= Exercise material =

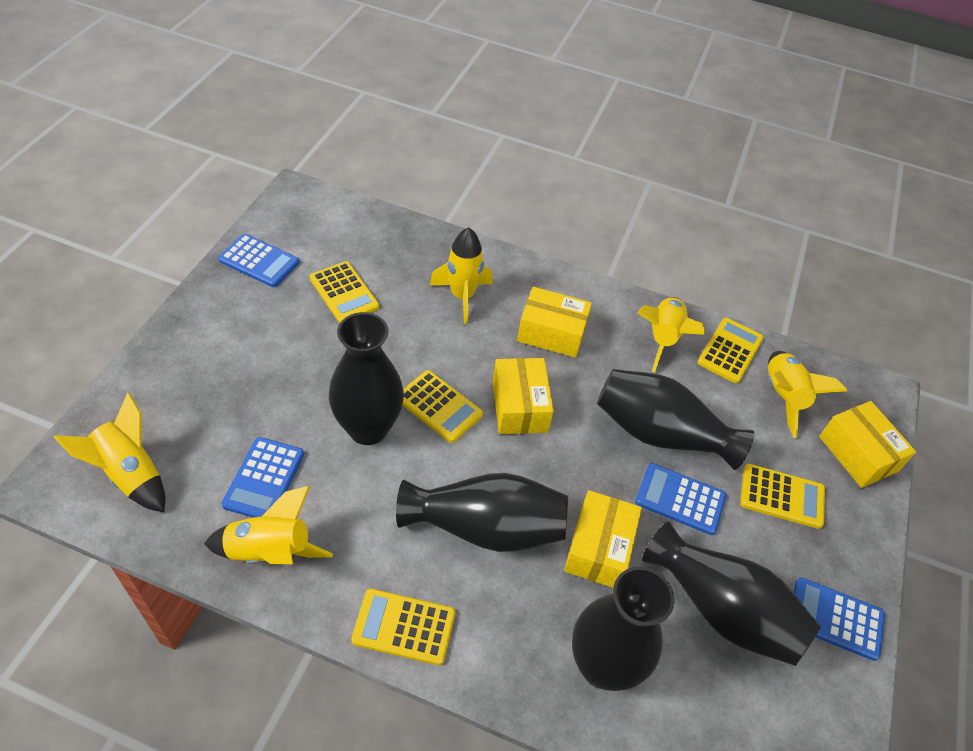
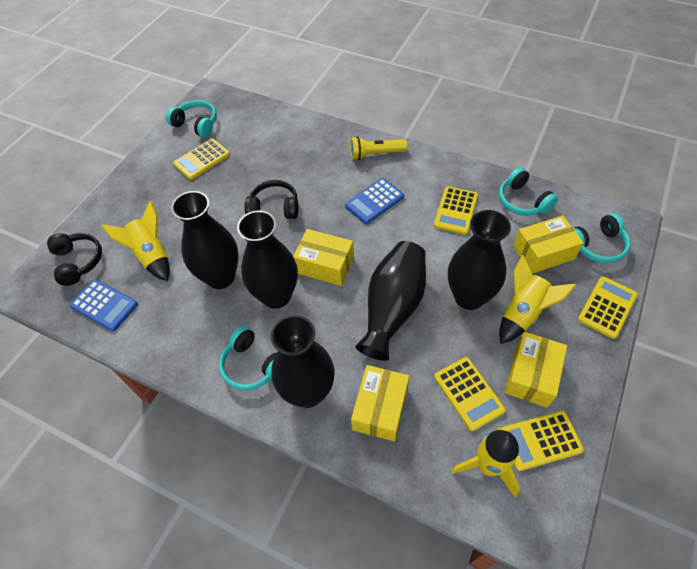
black headphones: 0 -> 2
blue calculator: 4 -> 2
turquoise headphones: 0 -> 4
yellow flashlight: 0 -> 1
yellow rocket: 5 -> 3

= Task item =
Across the data, tally the lines containing "yellow" and give back the number alone.

= Output below =
2